> **Available data**
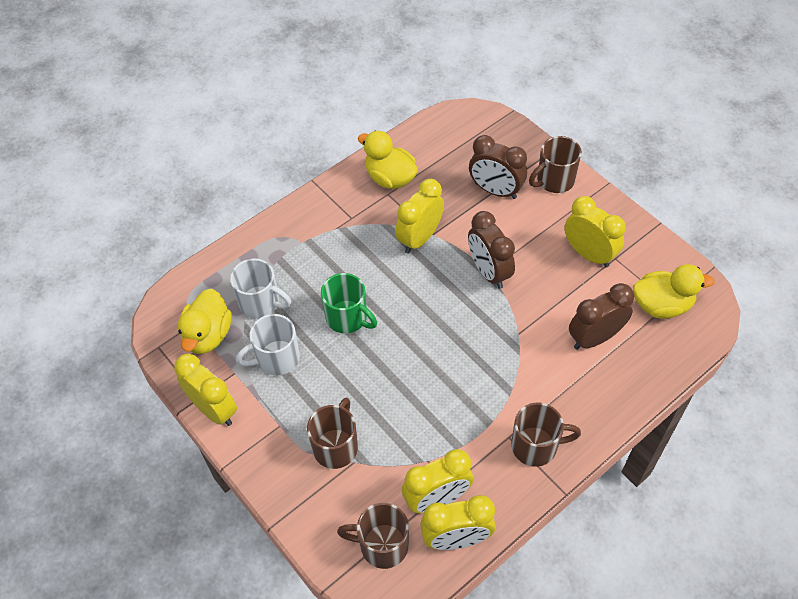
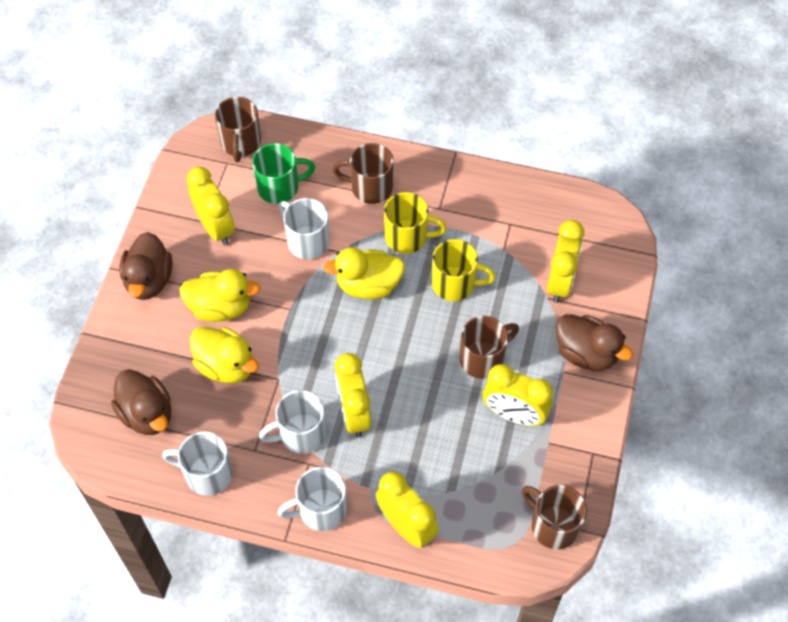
brown clock: 3 -> 0
brown duck: 0 -> 3
white mug: 2 -> 4
yellow mug: 0 -> 2

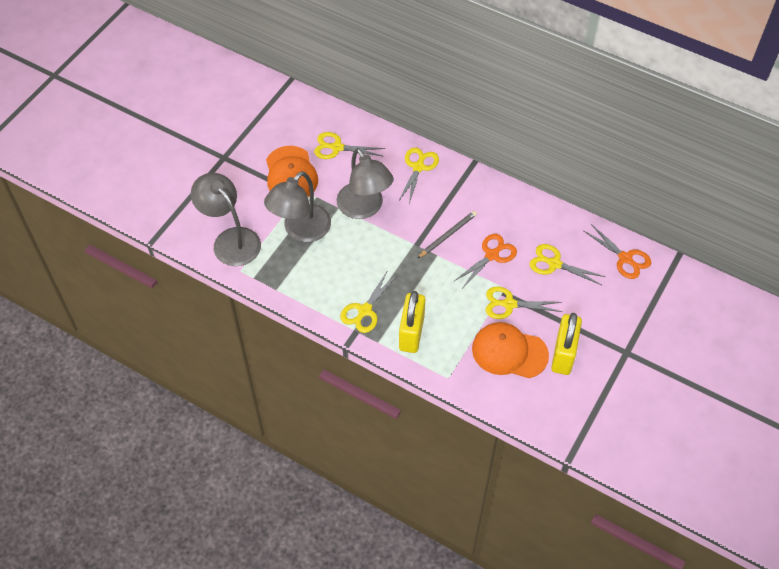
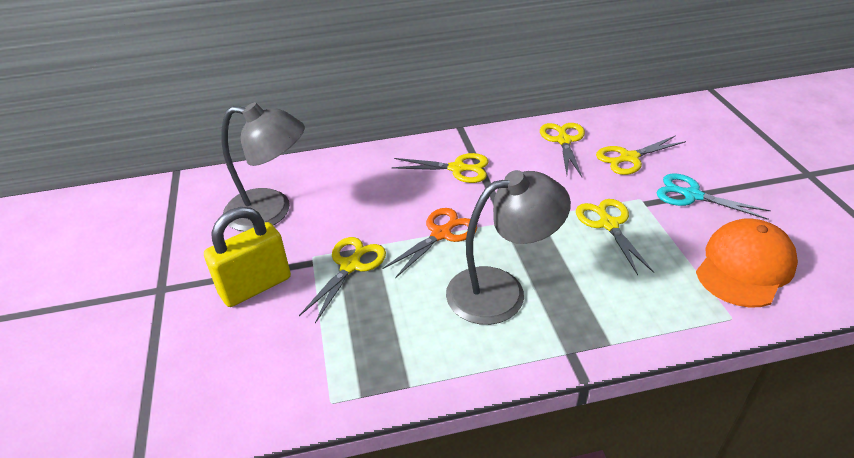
grey lamp: 3 -> 2
grey pencil: 1 -> 0
orange cap: 2 -> 1
orange scissors: 2 -> 1
turquoise scissors: 0 -> 1
yellow padlock: 2 -> 1

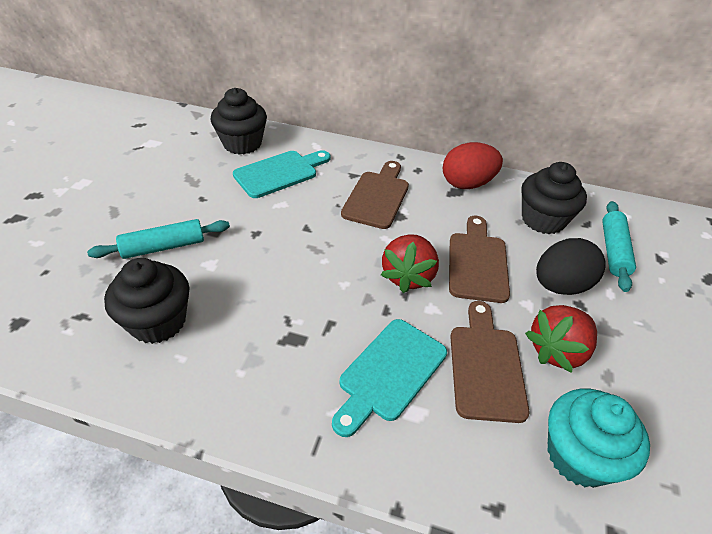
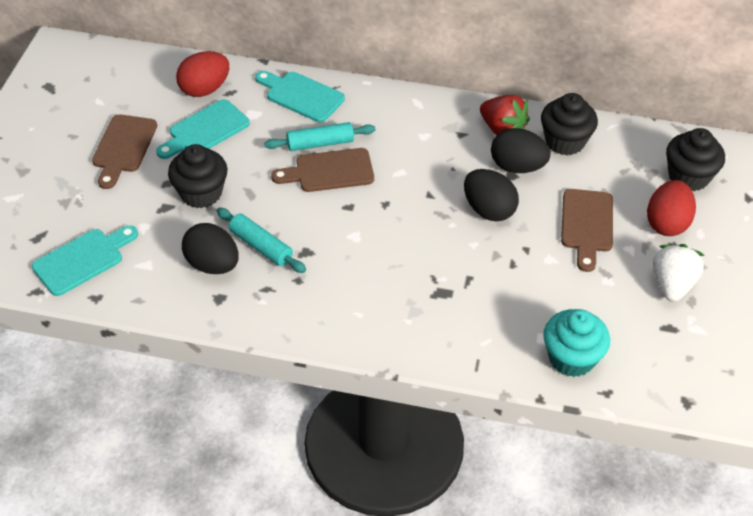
black egg: 1 -> 3
red egg: 1 -> 2
red strawberry: 2 -> 1
turquoise cutting board: 2 -> 3
white strawberry: 0 -> 1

> **Work to be completed**
All lines from the one with "turquoise cutting board: 2 -> 3" to the end of the records must be set down exactly. Skip every line before it.

> **Response to this task**
turquoise cutting board: 2 -> 3
white strawberry: 0 -> 1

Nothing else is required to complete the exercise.